== Task directions ==
Quote all of the data exactly as given. Skip every picture it contains.

== Recorded information ==
>>>

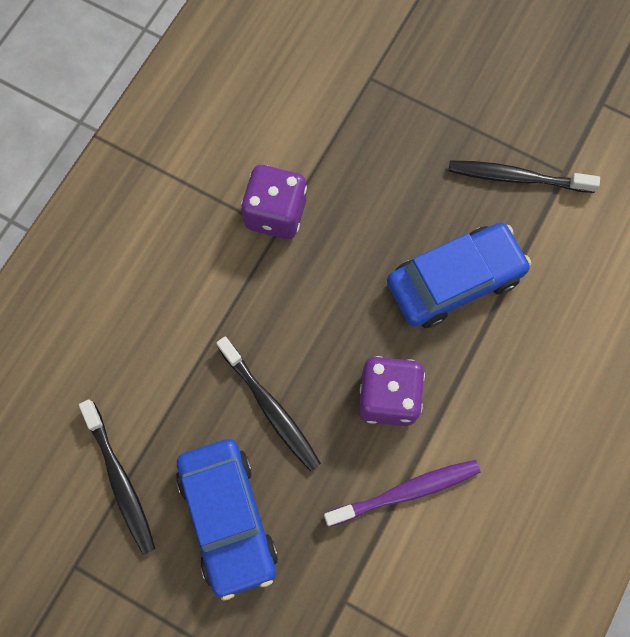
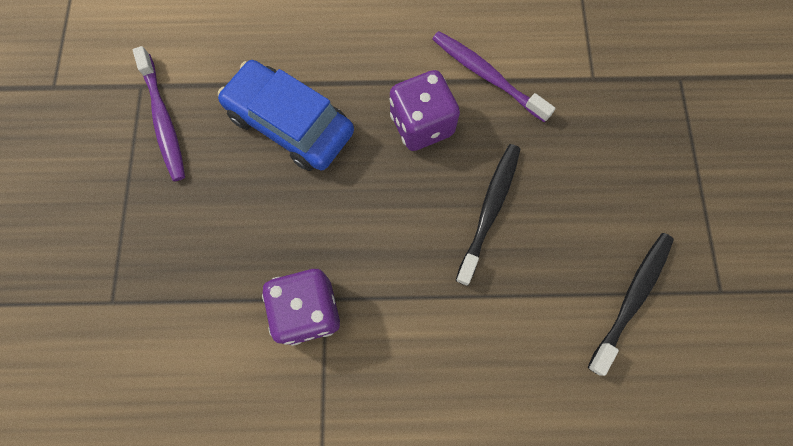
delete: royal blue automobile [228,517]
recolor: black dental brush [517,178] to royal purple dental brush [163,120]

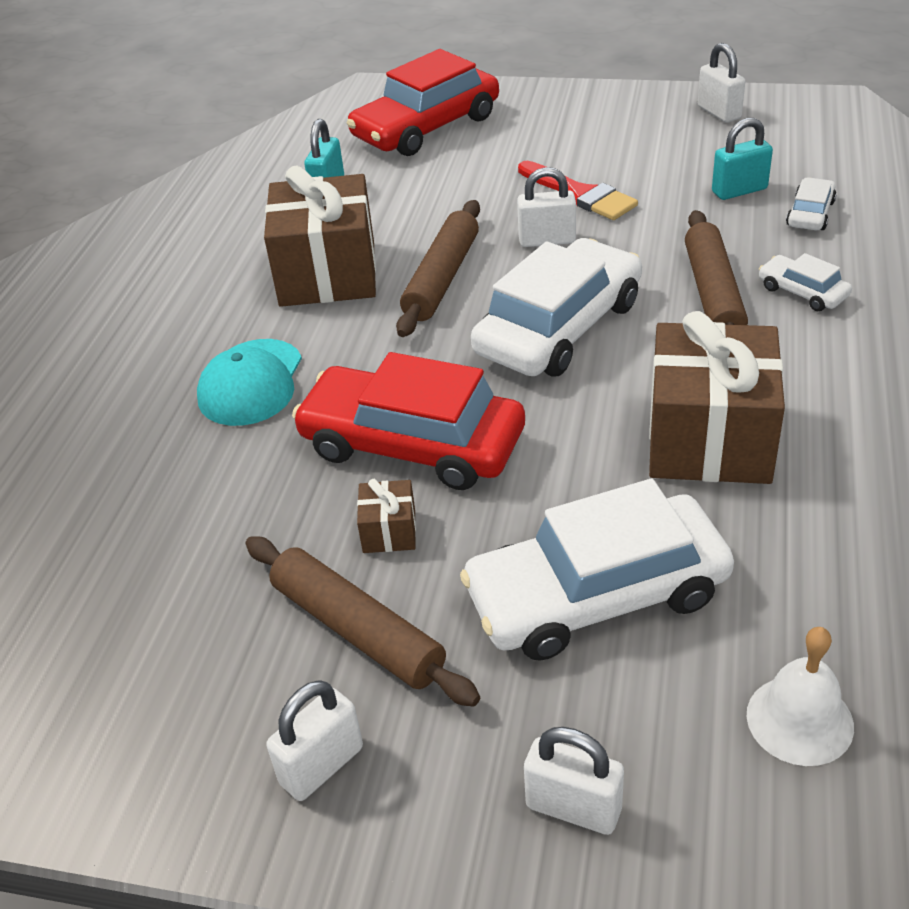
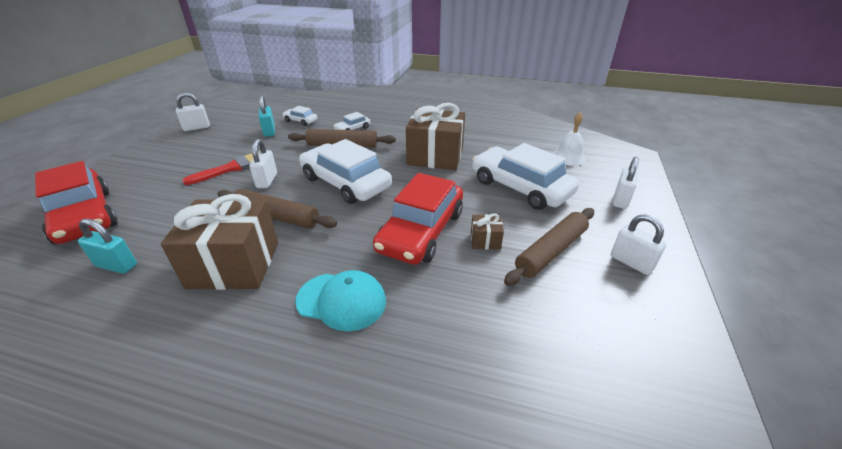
rotate: pure white automobile [597,594] = [520,187] 150 degrees clockwise

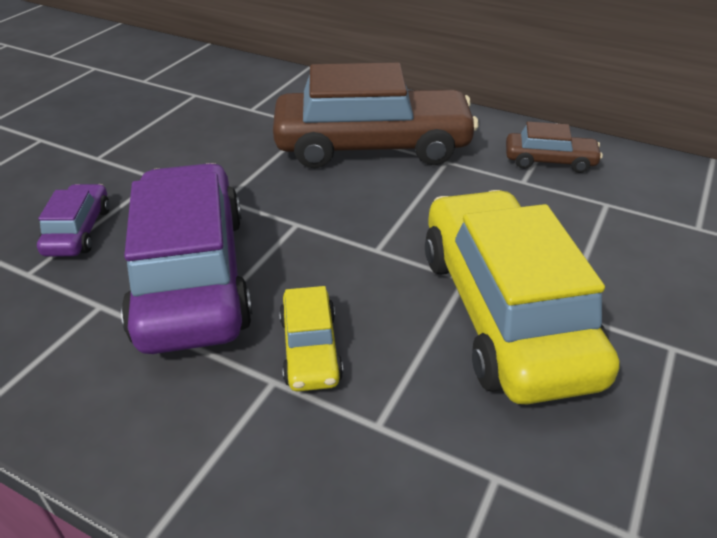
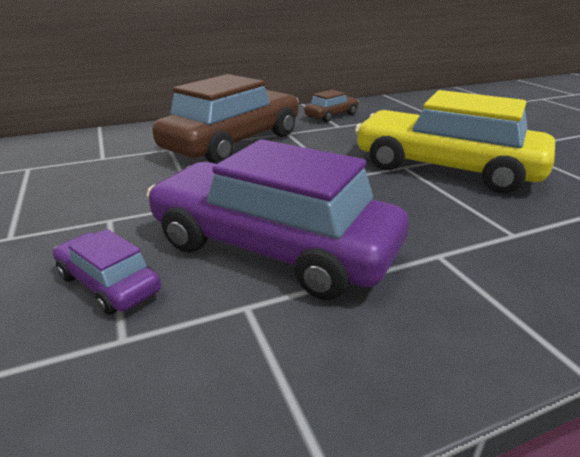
delete: yellow automobile [310,349]

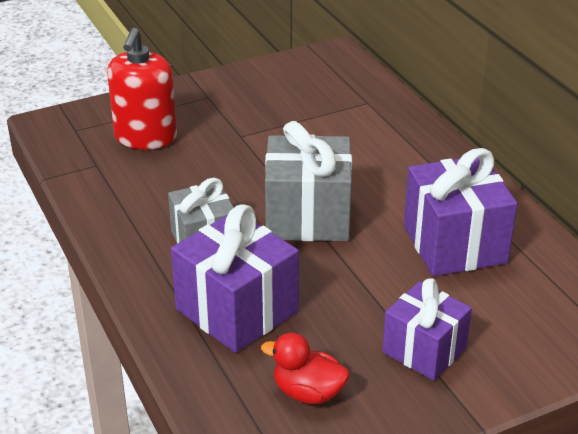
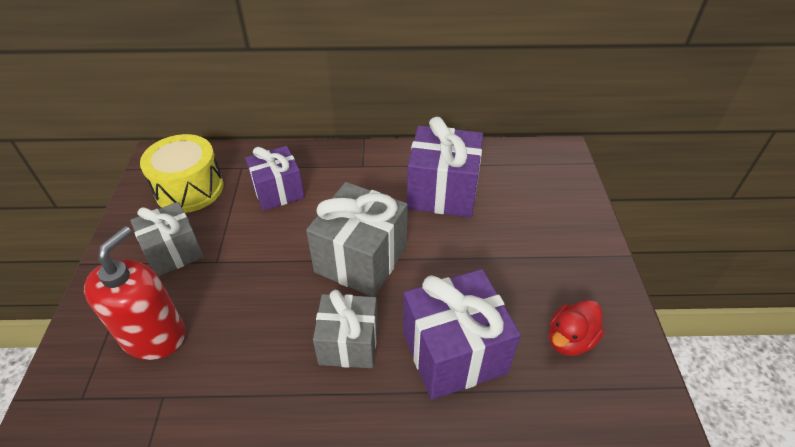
insert: ash-grey present [174,252]; yellow toy drum [189,189]
move: royal purple present [424,350] to [278,191]
rotate: red pump bottle [145,137] = [154,336] 105 degrees counterclockwise

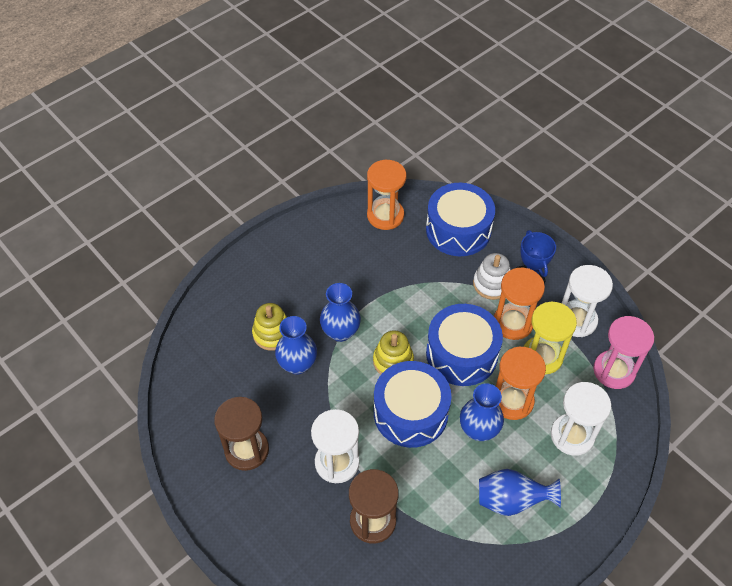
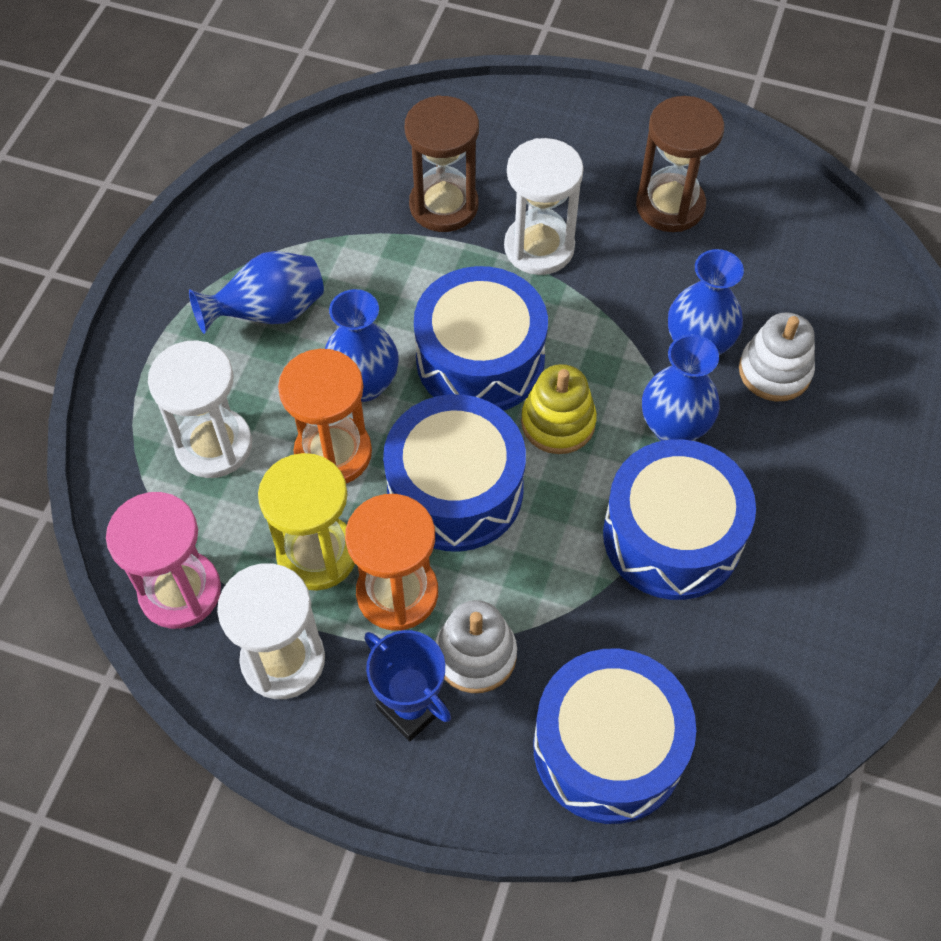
delete: orange-coloured sandglass [385,215]
insert: royal blue toy drum [672,536]
recolor: yellow ring stacker [272,333] to pure white ring stacker [774,371]

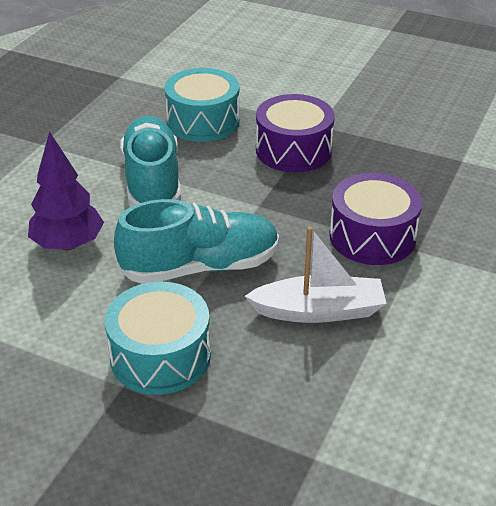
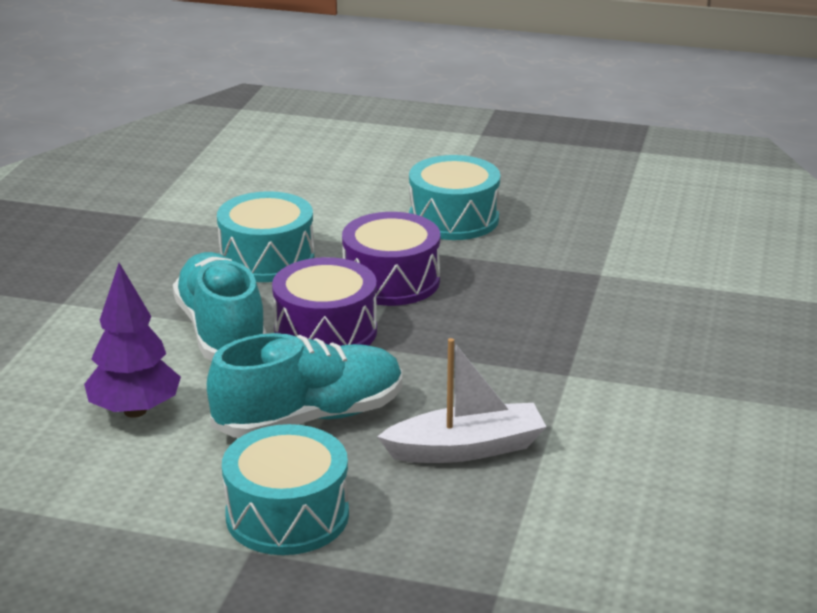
insert: aqua toy drum [453,219]
move: royal purple toy drum [372,236] to [326,331]

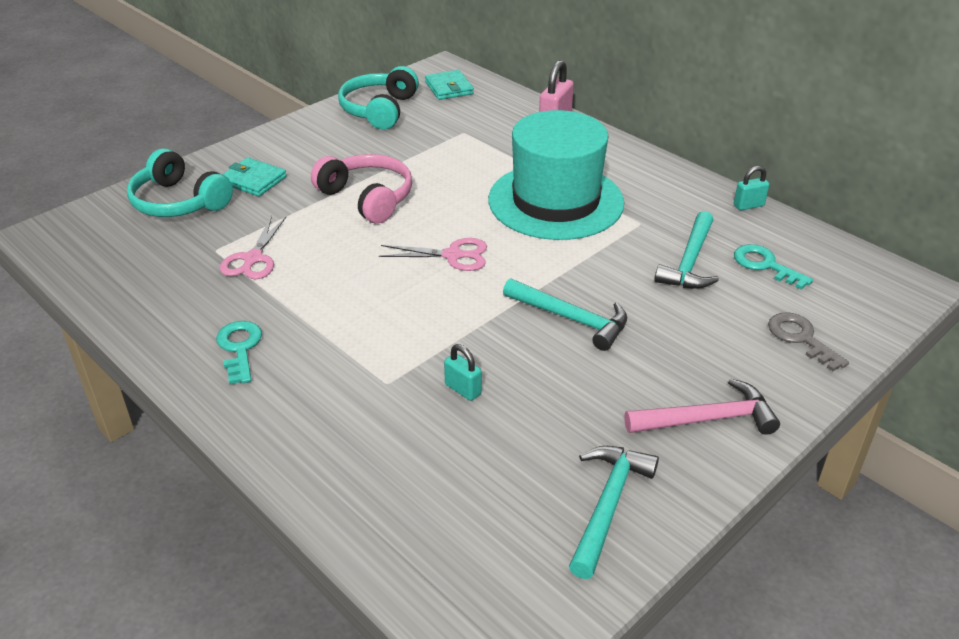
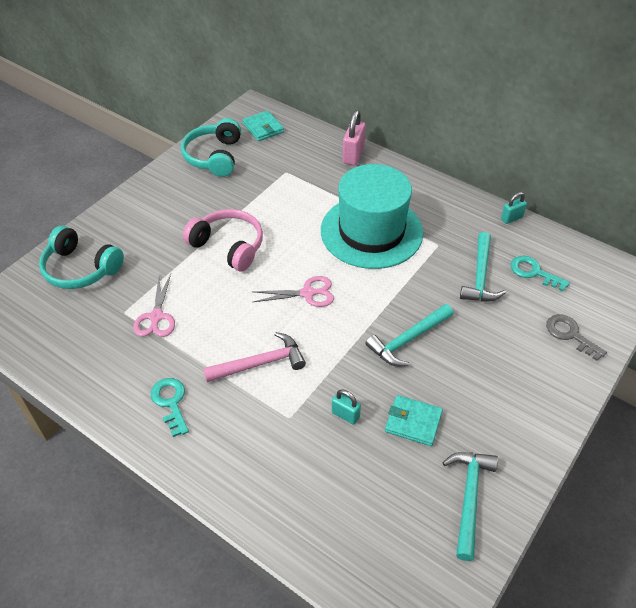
move: aqua billfold [253,180] to [413,422]; rose-pink carpenter's hammer [707,419] to [260,363]
rotate: aqua carpenter's hammer [571,319] = [408,340] 120 degrees clockwise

<<<

== Answer for the task ==
delete: royal blue automobile [228,517]
recolor: black dental brush [517,178] to royal purple dental brush [163,120]

rotate: pure white automobile [597,594] = [520,187] 150 degrees clockwise

delete: yellow automobile [310,349]

insert: ash-grey present [174,252]; yellow toy drum [189,189]
move: royal purple present [424,350] to [278,191]
rotate: red pump bottle [145,137] = [154,336] 105 degrees counterclockwise

delete: orange-coloured sandglass [385,215]
insert: royal blue toy drum [672,536]
recolor: yellow ring stacker [272,333] to pure white ring stacker [774,371]

insert: aqua toy drum [453,219]
move: royal purple toy drum [372,236] to [326,331]

move: aqua billfold [253,180] to [413,422]; rose-pink carpenter's hammer [707,419] to [260,363]
rotate: aqua carpenter's hammer [571,319] = [408,340] 120 degrees clockwise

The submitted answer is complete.